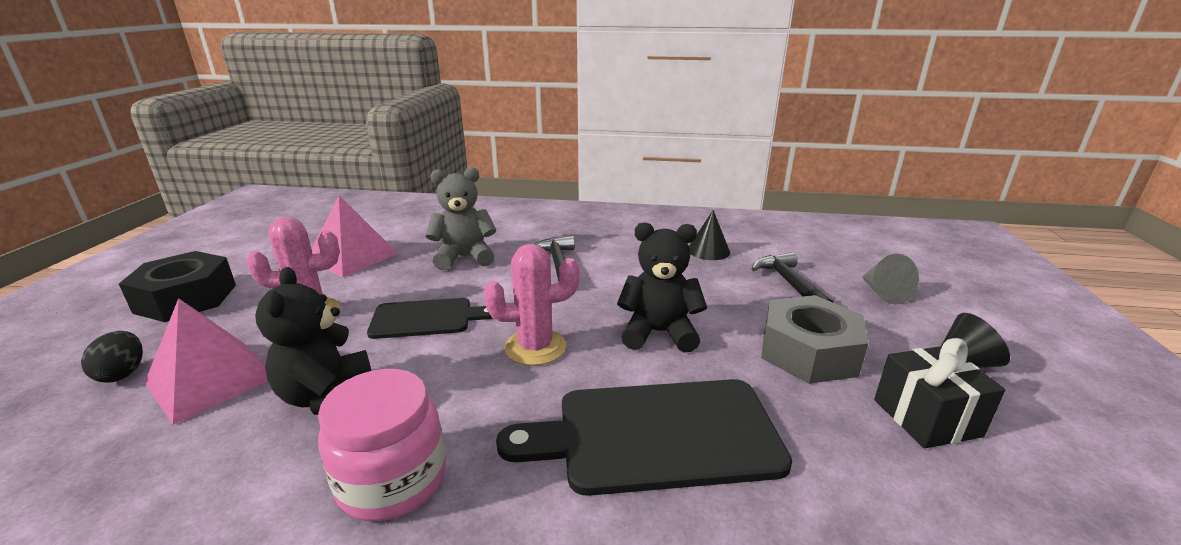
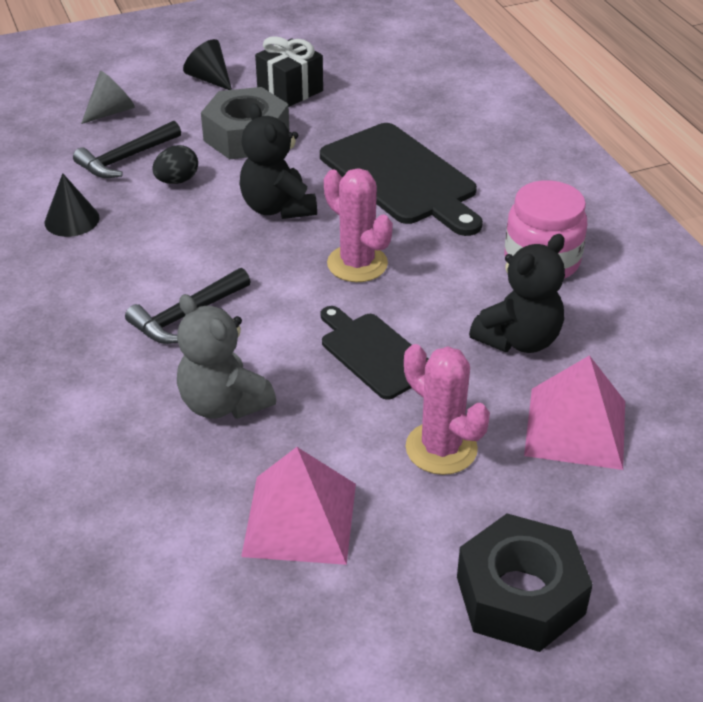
camera: 120 degrees left, 15 degrees up
(123, 373) = (634, 498): black egg -> black egg (177, 180)

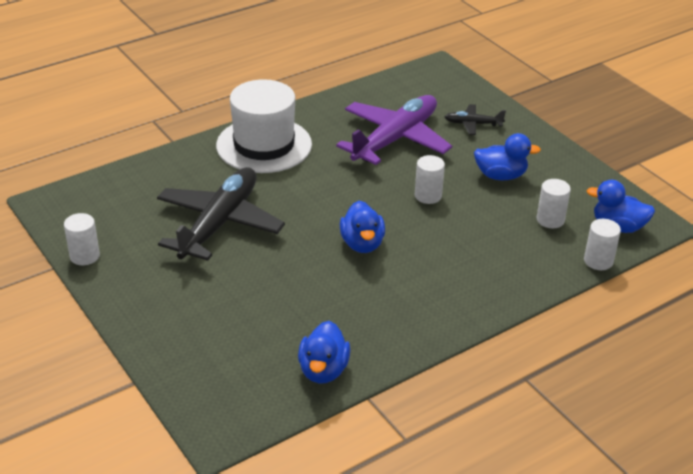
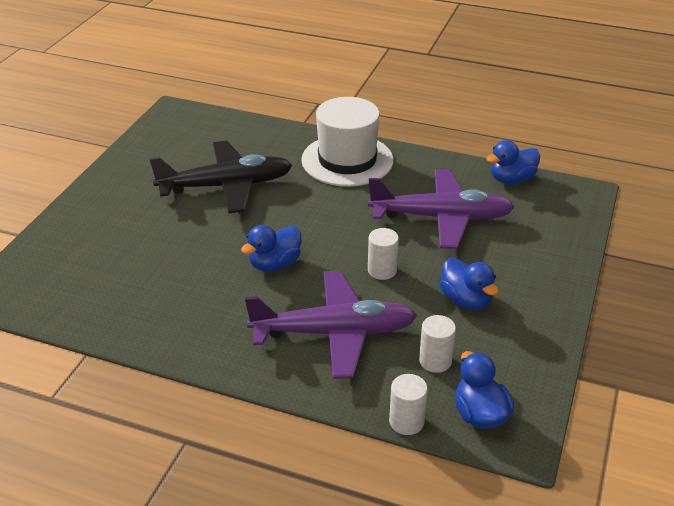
camera: 55 degrees right, 0 degrees up
(84, 256) = (131, 151): white cylinder -> none
(323, 370) = (97, 314): blue duck -> blue duck (511, 179)
(473, 124) = (525, 250): black plane -> none
(476, 251) = (333, 333): none -> purple plane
━━━━━━
• **TASK STATEMENT**
From the line containing "(123, 373) = (634, 498): black" down to the end of the listing above, every line is to be returned exactly, though the pictures are not.

• **PROBLEM SOLUTION**
(123, 373) = (634, 498): black egg -> black egg (177, 180)

camera: 55 degrees right, 0 degrees up
(84, 256) = (131, 151): white cylinder -> none
(323, 370) = (97, 314): blue duck -> blue duck (511, 179)
(473, 124) = (525, 250): black plane -> none
(476, 251) = (333, 333): none -> purple plane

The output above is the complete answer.